Copy the rows below word for word, and leave out every picture.
- - -
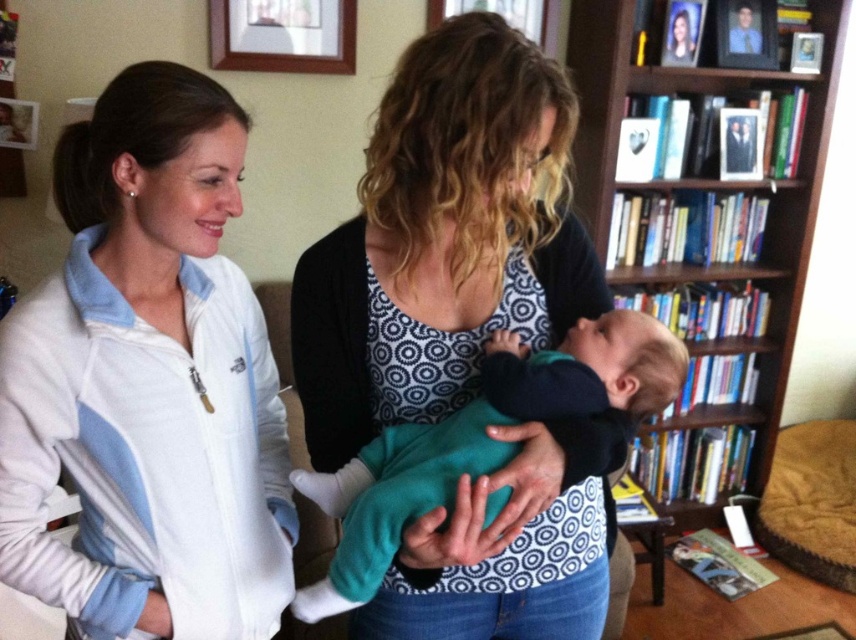
Is point (36, 564) farther from camera compared to point (670, 500)?

No, (36, 564) is in front of (670, 500).

Between white fleece jacket at left and brown wooden bookcase at upper right, which one is positioned higher?

Positioned higher is brown wooden bookcase at upper right.

Is point (82, 186) positioned after point (580, 172)?

No, (82, 186) is in front of (580, 172).

The image size is (856, 640). I want to click on white fleece jacket at left, so click(x=147, y=381).

Looking at this image, does wooden picture frame at upper center have a greater width compared to matte blue photo frame at upper right?

Correct, the width of wooden picture frame at upper center exceeds that of matte blue photo frame at upper right.

Is wooden picture frame at upper center closer to the viewer compared to matte blue photo frame at upper right?

Yes, it is.

Measure the distance between point (256, 4) and camera.

Point (256, 4) is 7.74 feet from camera.

Find the location of a particular element. wooden picture frame at upper center is located at coordinates (282, 35).

Does matte blue tank top at center have a greater width compared to brown wooden bookcase at upper right?

No, matte blue tank top at center is not wider than brown wooden bookcase at upper right.

Between point (514, 45) and point (580, 172), which one is positioned behind?

Positioned behind is point (580, 172).

Does point (459, 401) come closer to viewer compared to point (687, 90)?

Yes, point (459, 401) is closer to viewer.

Identify the location of matte blue tank top at center. The image size is (856, 640). (443, 240).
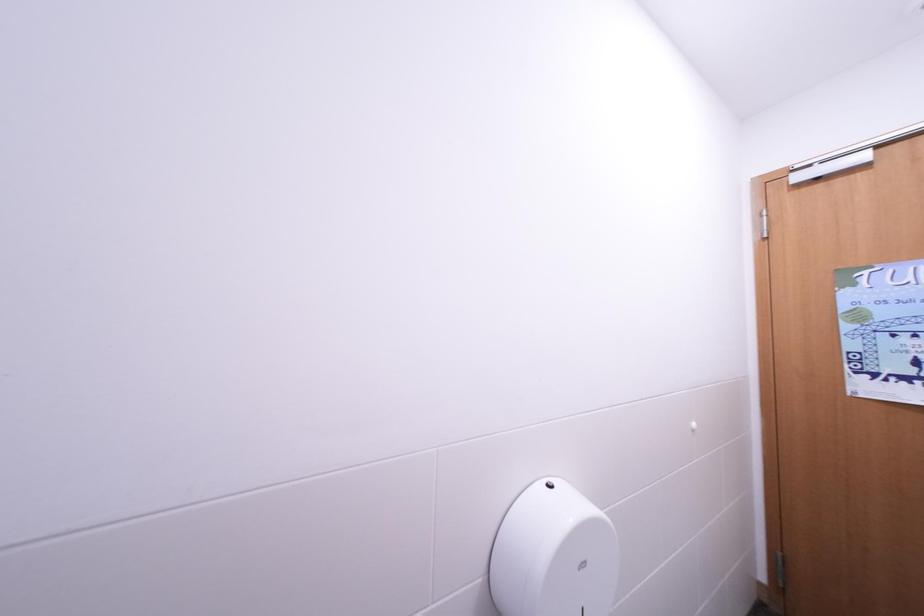
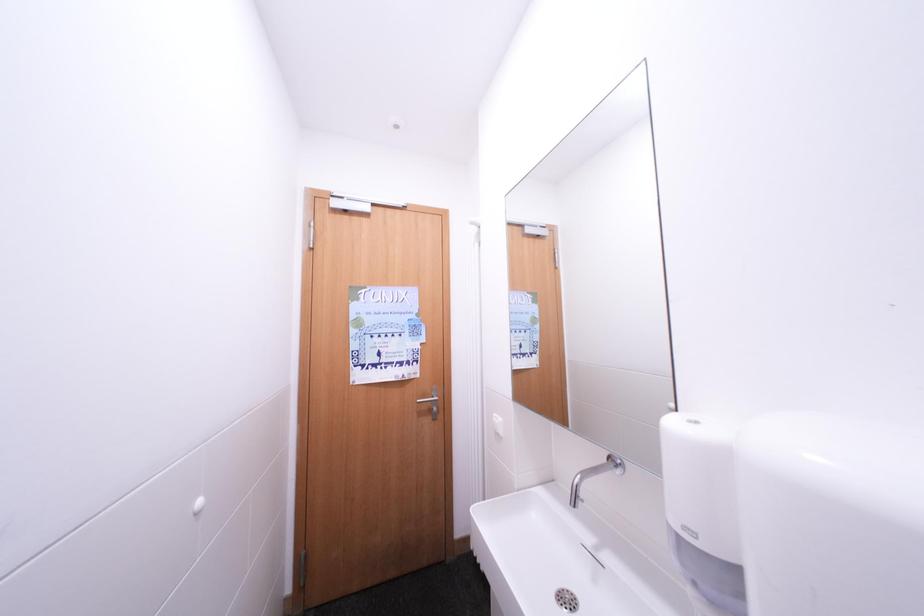
Question: The camera is either moving clockwise (left) or counter-clockwise (right) around the object. The first image is from the beginning of the video and the second image is from the end. Is the camera moving left or right when shooting the video?

Choices:
 (A) Left
 (B) Right

Answer: (A)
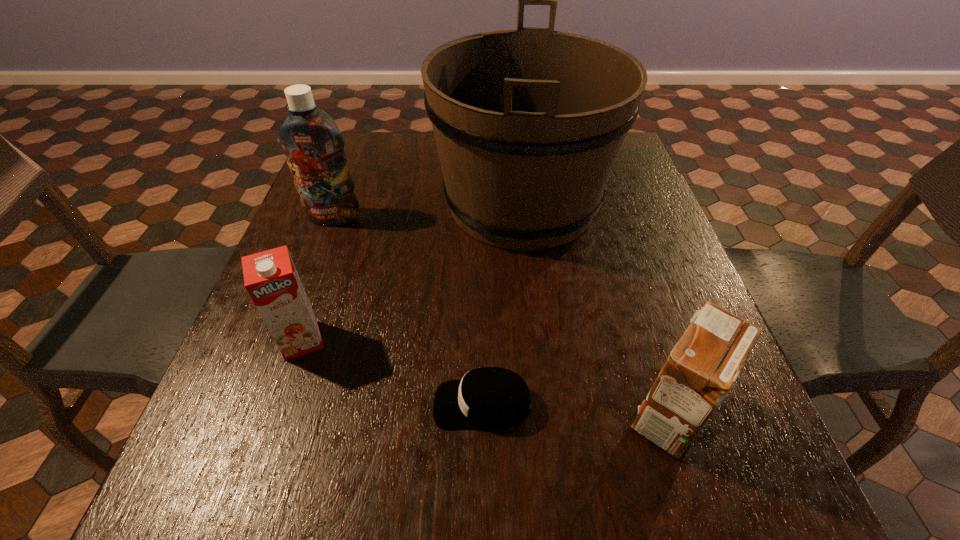
This screenshot has width=960, height=540. In order to click on vacant space located on the straw side of the nearer carton in this screenshot , I will do `click(391, 416)`.

Where is `vacant region located on the back of the farther carton`? This screenshot has width=960, height=540. vacant region located on the back of the farther carton is located at coordinates (323, 280).

The width and height of the screenshot is (960, 540). Find the location of `free spot located on the front-facing side of the cap`. free spot located on the front-facing side of the cap is located at coordinates (x=238, y=404).

Where is `free point located 0.180m on the front-facing side of the cap`? This screenshot has width=960, height=540. free point located 0.180m on the front-facing side of the cap is located at coordinates (327, 404).

What are the coordinates of `free space located 0.270m on the front-facing side of the cap` in the screenshot? It's located at (274, 404).

In order to click on object positioned at the far edge in this screenshot , I will do `click(528, 123)`.

Where is `shampoo at the left edge`? This screenshot has width=960, height=540. shampoo at the left edge is located at coordinates (313, 144).

Image resolution: width=960 pixels, height=540 pixels. What are the coordinates of `carton that is positioned at the left edge` in the screenshot? It's located at (270, 277).

Where is `bucket that is at the right edge`? bucket that is at the right edge is located at coordinates (528, 123).

Identify the location of carton situated at the right edge. (701, 369).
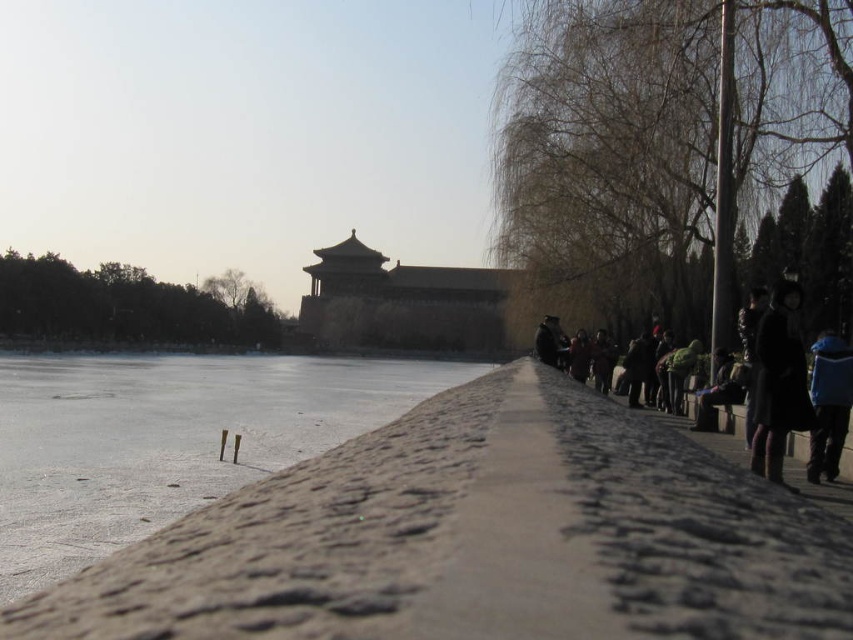
Question: Is frozen ice at lower left to the right of blue fabric jacket at right from the viewer's perspective?

Choices:
 (A) no
 (B) yes

Answer: (A)

Question: Which object appears closest to the camera in this image?

Choices:
 (A) blue fabric jacket at right
 (B) dark blue coat at right
 (C) dark wool coat at right
 (D) frozen ice at lower left

Answer: (B)

Question: Which is farther from the dark blue coat at right?

Choices:
 (A) dark wool coat at right
 (B) blue fabric jacket at right
 (C) frozen ice at lower left

Answer: (C)

Question: Does frozen ice at lower left appear over dark blue coat at right?

Choices:
 (A) yes
 (B) no

Answer: (B)

Question: Which object is the closest to the blue fabric jacket at right?

Choices:
 (A) dark wool coat at right
 (B) dark blue coat at right
 (C) frozen ice at lower left

Answer: (A)

Question: Observing the image, what is the correct spatial positioning of frozen ice at lower left in reference to blue fabric jacket at right?

Choices:
 (A) left
 (B) right

Answer: (A)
- - -
* WRITTEN SOLUTION *
Is point (36, 564) farther from camera compared to point (670, 500)?

No, (36, 564) is in front of (670, 500).

Between white fleece jacket at left and brown wooden bookcase at upper right, which one is positioned higher?

Positioned higher is brown wooden bookcase at upper right.

Is point (82, 186) positioned after point (580, 172)?

No, (82, 186) is in front of (580, 172).

The image size is (856, 640). I want to click on white fleece jacket at left, so click(x=147, y=381).

Looking at this image, does wooden picture frame at upper center have a greater width compared to matte blue photo frame at upper right?

Correct, the width of wooden picture frame at upper center exceeds that of matte blue photo frame at upper right.

Is wooden picture frame at upper center closer to the viewer compared to matte blue photo frame at upper right?

Yes, it is.

Measure the distance between point (256, 4) and camera.

Point (256, 4) is 7.74 feet from camera.

Find the location of a particular element. wooden picture frame at upper center is located at coordinates (282, 35).

Does matte blue tank top at center have a greater width compared to brown wooden bookcase at upper right?

No, matte blue tank top at center is not wider than brown wooden bookcase at upper right.

Between point (514, 45) and point (580, 172), which one is positioned behind?

Positioned behind is point (580, 172).

Does point (459, 401) come closer to viewer compared to point (687, 90)?

Yes, point (459, 401) is closer to viewer.

Identify the location of matte blue tank top at center. The image size is (856, 640). (443, 240).
Question: The camera is either moving clockwise (left) or counter-clockwise (right) around the object. The first image is from the beginning of the video and the second image is from the end. Is the camera moving left or right when shooting the video?

Choices:
 (A) Left
 (B) Right

Answer: (A)
This screenshot has width=960, height=540. In order to click on vacant space located on the straw side of the nearer carton in this screenshot , I will do `click(391, 416)`.

Where is `vacant region located on the back of the farther carton`? This screenshot has width=960, height=540. vacant region located on the back of the farther carton is located at coordinates (323, 280).

The width and height of the screenshot is (960, 540). Find the location of `free spot located on the front-facing side of the cap`. free spot located on the front-facing side of the cap is located at coordinates (x=238, y=404).

Where is `free point located 0.180m on the front-facing side of the cap`? This screenshot has width=960, height=540. free point located 0.180m on the front-facing side of the cap is located at coordinates (327, 404).

What are the coordinates of `free space located 0.270m on the front-facing side of the cap` in the screenshot? It's located at (274, 404).

In order to click on object positioned at the far edge in this screenshot , I will do `click(528, 123)`.

Where is `shampoo at the left edge`? This screenshot has width=960, height=540. shampoo at the left edge is located at coordinates (313, 144).

Image resolution: width=960 pixels, height=540 pixels. What are the coordinates of `carton that is positioned at the left edge` in the screenshot? It's located at (270, 277).

Where is `bucket that is at the right edge`? bucket that is at the right edge is located at coordinates (528, 123).

Identify the location of carton situated at the right edge. (701, 369).
Question: Is frozen ice at lower left to the right of blue fabric jacket at right from the viewer's perspective?

Choices:
 (A) no
 (B) yes

Answer: (A)

Question: Which object appears closest to the camera in this image?

Choices:
 (A) blue fabric jacket at right
 (B) dark blue coat at right
 (C) dark wool coat at right
 (D) frozen ice at lower left

Answer: (B)

Question: Which is farther from the dark blue coat at right?

Choices:
 (A) dark wool coat at right
 (B) blue fabric jacket at right
 (C) frozen ice at lower left

Answer: (C)

Question: Does frozen ice at lower left appear over dark blue coat at right?

Choices:
 (A) yes
 (B) no

Answer: (B)

Question: Which object is the closest to the blue fabric jacket at right?

Choices:
 (A) dark wool coat at right
 (B) dark blue coat at right
 (C) frozen ice at lower left

Answer: (A)

Question: Observing the image, what is the correct spatial positioning of frozen ice at lower left in reference to blue fabric jacket at right?

Choices:
 (A) left
 (B) right

Answer: (A)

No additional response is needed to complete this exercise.